*Task requirements*
Restrict the output to the lines below starting at the one that contains "camera: 20 degrees right, 0 degrees up" and ending at the one that contains "(775, 307) = (610, 446): turquoise", and restate them word for word, both ends included.

*Recorded information*
========================

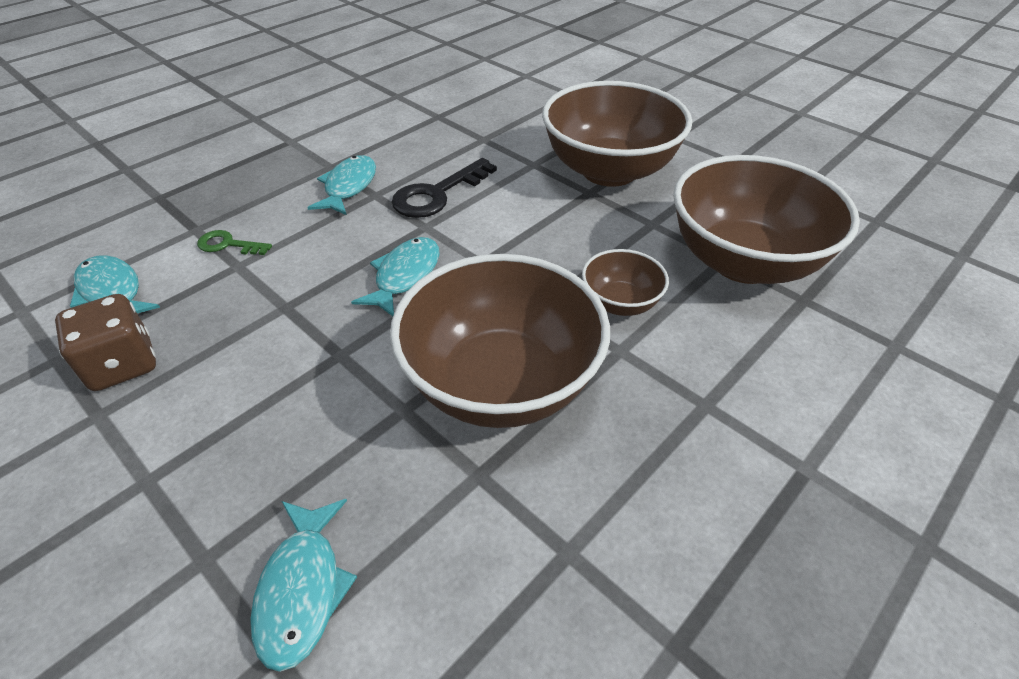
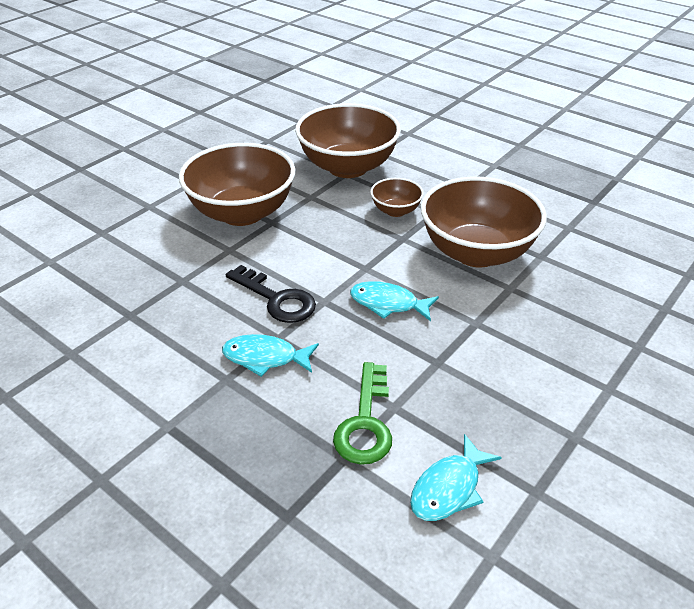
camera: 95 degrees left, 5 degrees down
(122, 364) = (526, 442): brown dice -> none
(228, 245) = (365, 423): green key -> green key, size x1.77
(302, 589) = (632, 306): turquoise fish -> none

========================

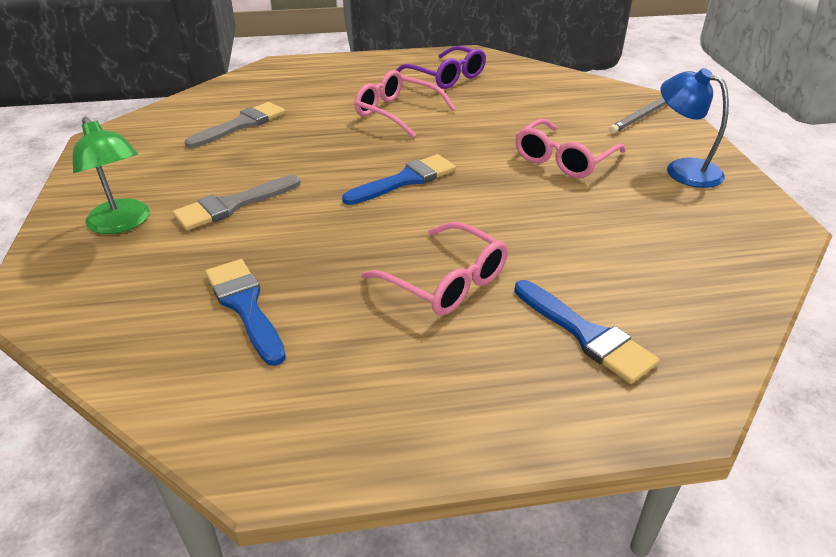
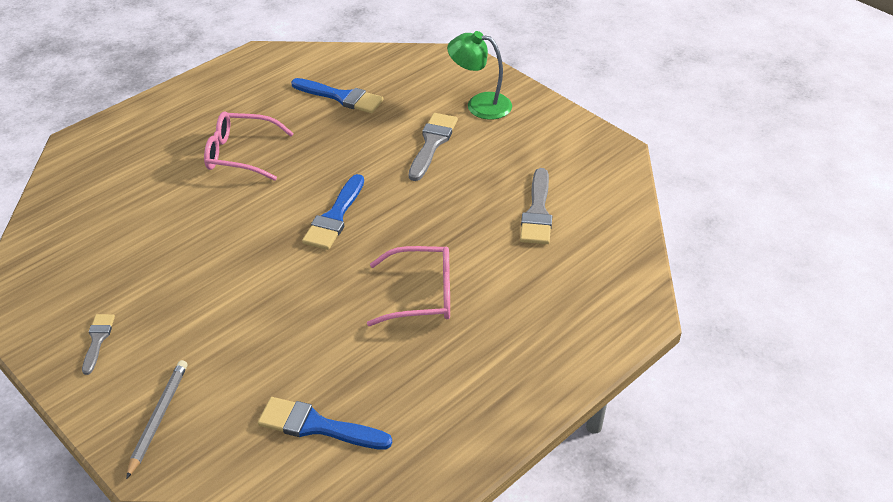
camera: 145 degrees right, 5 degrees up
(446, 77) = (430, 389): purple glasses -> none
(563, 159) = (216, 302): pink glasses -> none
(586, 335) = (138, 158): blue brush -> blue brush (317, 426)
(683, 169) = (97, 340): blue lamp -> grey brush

========================

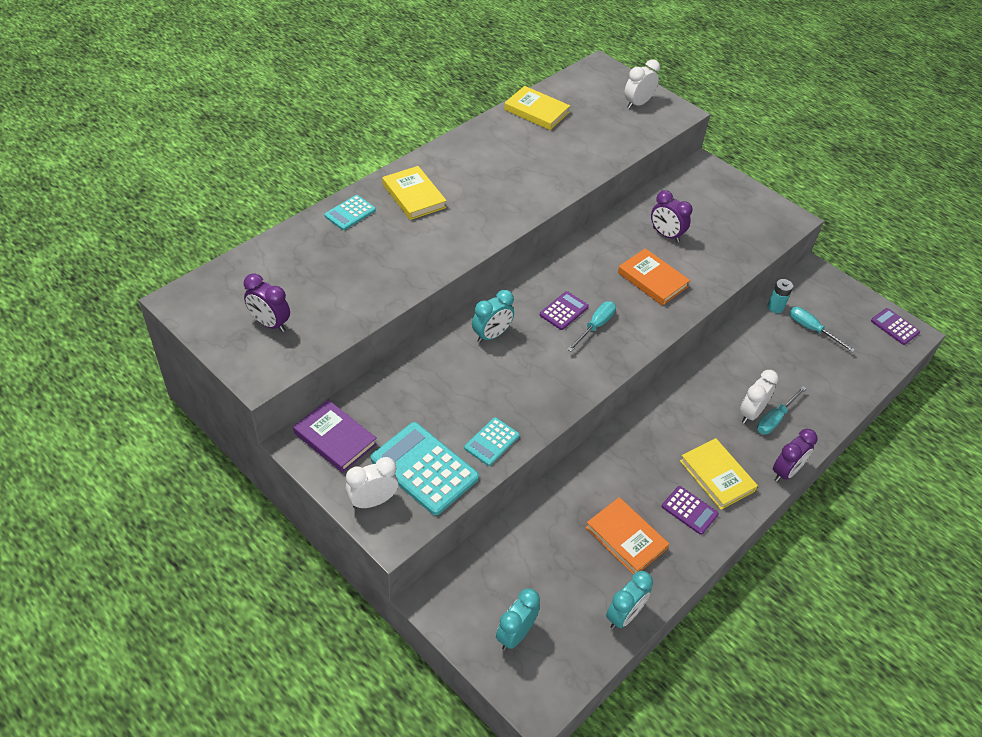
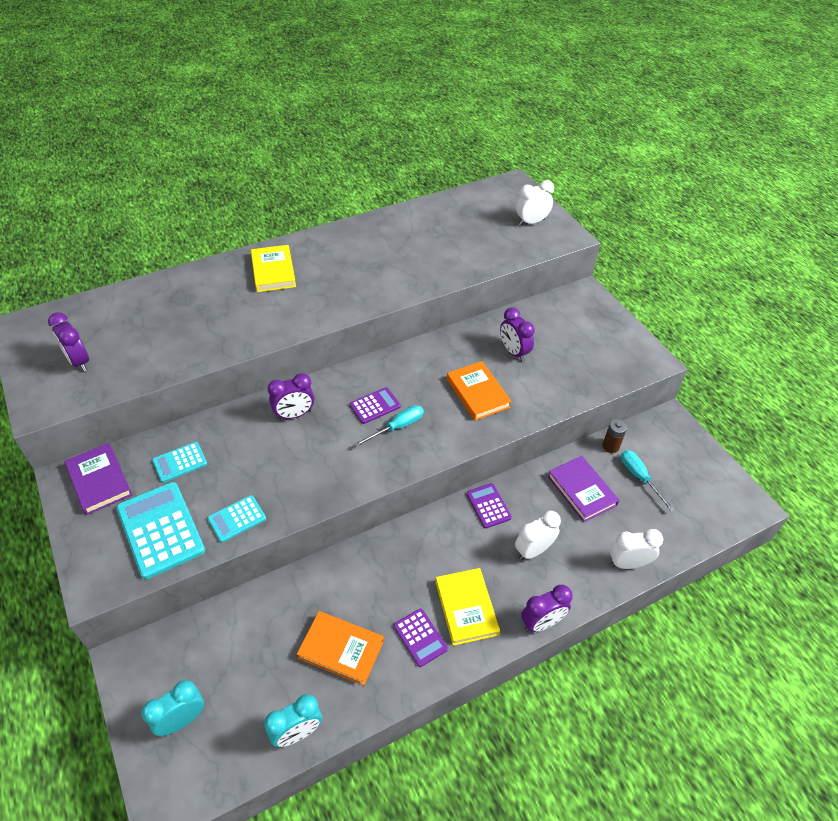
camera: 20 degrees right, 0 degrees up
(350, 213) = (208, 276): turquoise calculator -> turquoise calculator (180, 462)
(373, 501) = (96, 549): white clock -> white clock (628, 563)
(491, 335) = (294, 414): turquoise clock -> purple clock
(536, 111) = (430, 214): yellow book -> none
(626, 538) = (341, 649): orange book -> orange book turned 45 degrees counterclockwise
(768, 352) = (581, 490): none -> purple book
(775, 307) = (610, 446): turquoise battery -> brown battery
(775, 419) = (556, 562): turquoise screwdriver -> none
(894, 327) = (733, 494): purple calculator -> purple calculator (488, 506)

========================

*Result of this exercise*
camera: 20 degrees right, 0 degrees up
(350, 213) = (208, 276): turquoise calculator -> turquoise calculator (180, 462)
(373, 501) = (96, 549): white clock -> white clock (628, 563)
(491, 335) = (294, 414): turquoise clock -> purple clock
(536, 111) = (430, 214): yellow book -> none
(626, 538) = (341, 649): orange book -> orange book turned 45 degrees counterclockwise
(768, 352) = (581, 490): none -> purple book
(775, 307) = (610, 446): turquoise battery -> brown battery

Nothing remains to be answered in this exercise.